Prompt: Without any of the pictures, print every record below exactly.

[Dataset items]
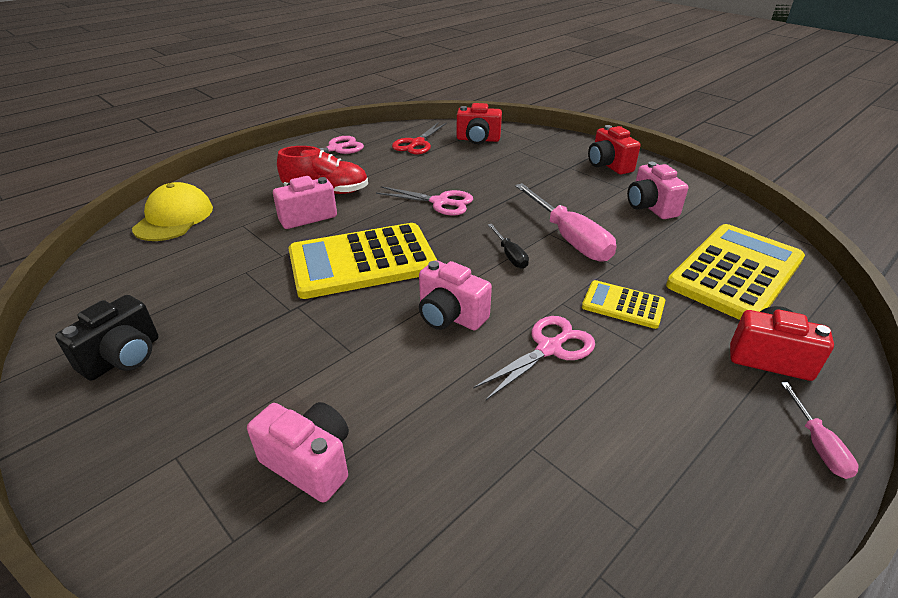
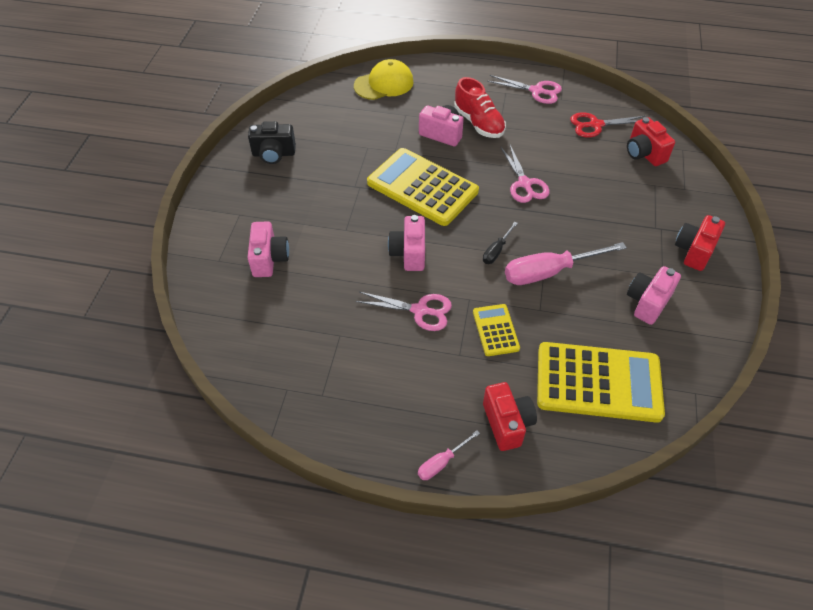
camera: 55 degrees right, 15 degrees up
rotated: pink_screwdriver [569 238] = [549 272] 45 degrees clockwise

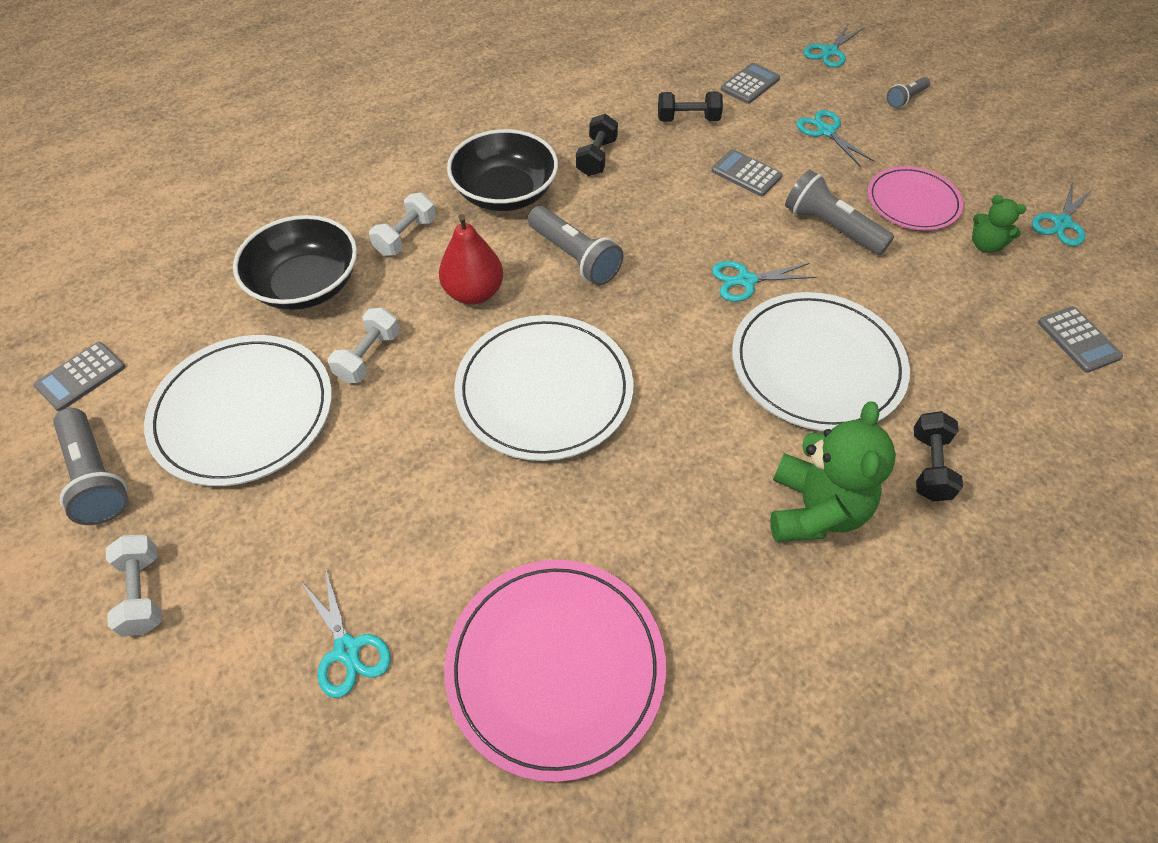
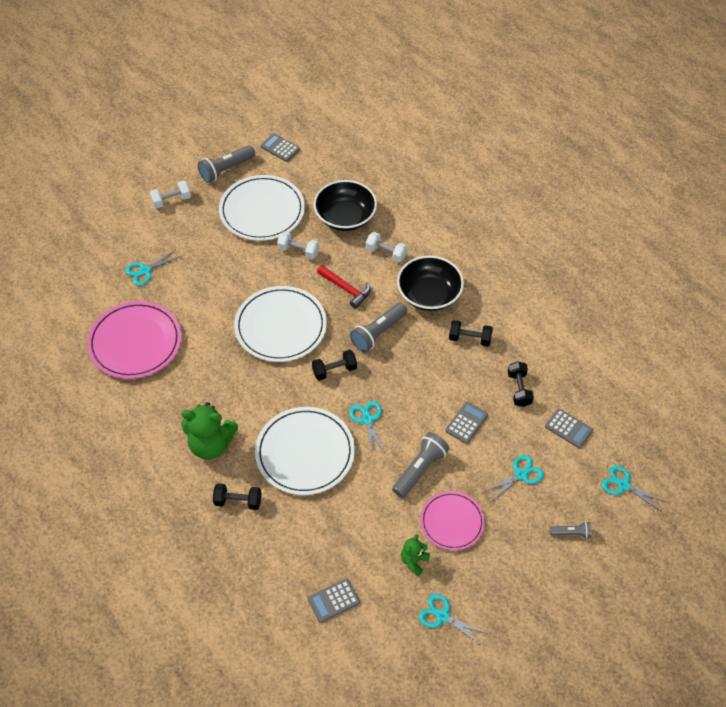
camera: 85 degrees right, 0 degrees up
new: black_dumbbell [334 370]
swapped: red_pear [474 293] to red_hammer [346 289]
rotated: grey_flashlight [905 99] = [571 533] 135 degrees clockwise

Output for this exercise:
camera: 55 degrees right, 15 degrees up
rotated: pink_screwdriver [569 238] = [549 272] 45 degrees clockwise

camera: 85 degrees right, 0 degrees up
new: black_dumbbell [334 370]
swapped: red_pear [474 293] to red_hammer [346 289]
rotated: grey_flashlight [905 99] = [571 533] 135 degrees clockwise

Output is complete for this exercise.